Assigned task:
For the records below, output every line from the one holding "R19: 220k (SIG9, SIG22) -> 220k (SIG9, SIG19)" through the final line, unaltered, and no other lines.

Data excerpts:
"""

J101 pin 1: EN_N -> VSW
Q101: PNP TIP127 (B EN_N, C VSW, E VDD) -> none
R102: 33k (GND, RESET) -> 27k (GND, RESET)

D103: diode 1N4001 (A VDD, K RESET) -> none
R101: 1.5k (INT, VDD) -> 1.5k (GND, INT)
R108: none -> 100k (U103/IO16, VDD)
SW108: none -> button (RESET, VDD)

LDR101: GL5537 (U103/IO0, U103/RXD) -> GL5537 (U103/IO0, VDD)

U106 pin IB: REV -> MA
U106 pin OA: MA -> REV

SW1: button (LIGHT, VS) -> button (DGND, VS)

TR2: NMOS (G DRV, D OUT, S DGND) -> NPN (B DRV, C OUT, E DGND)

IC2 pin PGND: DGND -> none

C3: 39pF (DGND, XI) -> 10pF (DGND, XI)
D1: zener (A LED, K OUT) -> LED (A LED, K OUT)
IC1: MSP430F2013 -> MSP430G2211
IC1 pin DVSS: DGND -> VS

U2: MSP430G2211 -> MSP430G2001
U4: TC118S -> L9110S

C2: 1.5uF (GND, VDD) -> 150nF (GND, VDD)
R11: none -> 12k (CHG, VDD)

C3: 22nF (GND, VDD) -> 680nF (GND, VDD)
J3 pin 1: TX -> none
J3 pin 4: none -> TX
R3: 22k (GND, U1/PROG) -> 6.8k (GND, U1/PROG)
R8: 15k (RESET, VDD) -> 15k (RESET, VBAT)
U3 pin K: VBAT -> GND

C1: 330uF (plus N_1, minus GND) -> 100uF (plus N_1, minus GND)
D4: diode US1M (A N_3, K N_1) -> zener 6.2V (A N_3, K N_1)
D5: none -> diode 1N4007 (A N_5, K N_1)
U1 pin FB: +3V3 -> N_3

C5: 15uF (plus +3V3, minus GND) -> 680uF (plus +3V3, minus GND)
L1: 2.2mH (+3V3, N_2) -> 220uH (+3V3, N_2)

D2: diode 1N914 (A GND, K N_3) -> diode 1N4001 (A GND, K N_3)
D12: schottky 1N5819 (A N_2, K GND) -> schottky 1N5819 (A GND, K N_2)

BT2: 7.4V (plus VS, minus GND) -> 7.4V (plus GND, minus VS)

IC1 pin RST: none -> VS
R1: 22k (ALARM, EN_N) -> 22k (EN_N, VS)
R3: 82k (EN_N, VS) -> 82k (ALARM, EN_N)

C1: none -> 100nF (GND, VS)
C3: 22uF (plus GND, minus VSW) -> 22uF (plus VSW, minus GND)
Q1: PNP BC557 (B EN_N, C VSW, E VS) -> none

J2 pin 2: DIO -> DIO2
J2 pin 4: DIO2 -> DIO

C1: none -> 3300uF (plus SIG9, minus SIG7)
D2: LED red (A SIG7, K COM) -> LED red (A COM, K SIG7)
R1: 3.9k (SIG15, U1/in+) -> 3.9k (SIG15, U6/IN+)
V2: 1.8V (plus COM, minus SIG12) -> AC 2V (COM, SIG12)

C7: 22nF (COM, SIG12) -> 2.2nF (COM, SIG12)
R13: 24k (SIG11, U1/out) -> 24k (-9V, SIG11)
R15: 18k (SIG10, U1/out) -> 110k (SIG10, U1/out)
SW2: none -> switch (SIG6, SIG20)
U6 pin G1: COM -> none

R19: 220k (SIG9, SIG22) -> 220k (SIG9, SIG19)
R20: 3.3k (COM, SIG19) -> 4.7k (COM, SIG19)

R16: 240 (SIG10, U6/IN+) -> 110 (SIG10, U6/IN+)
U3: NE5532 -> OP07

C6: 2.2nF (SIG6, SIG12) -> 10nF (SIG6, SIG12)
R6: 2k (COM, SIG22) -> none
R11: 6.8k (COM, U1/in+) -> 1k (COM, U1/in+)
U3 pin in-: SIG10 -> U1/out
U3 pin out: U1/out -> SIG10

"""

Exercise output:
R19: 220k (SIG9, SIG22) -> 220k (SIG9, SIG19)
R20: 3.3k (COM, SIG19) -> 4.7k (COM, SIG19)

R16: 240 (SIG10, U6/IN+) -> 110 (SIG10, U6/IN+)
U3: NE5532 -> OP07

C6: 2.2nF (SIG6, SIG12) -> 10nF (SIG6, SIG12)
R6: 2k (COM, SIG22) -> none
R11: 6.8k (COM, U1/in+) -> 1k (COM, U1/in+)
U3 pin in-: SIG10 -> U1/out
U3 pin out: U1/out -> SIG10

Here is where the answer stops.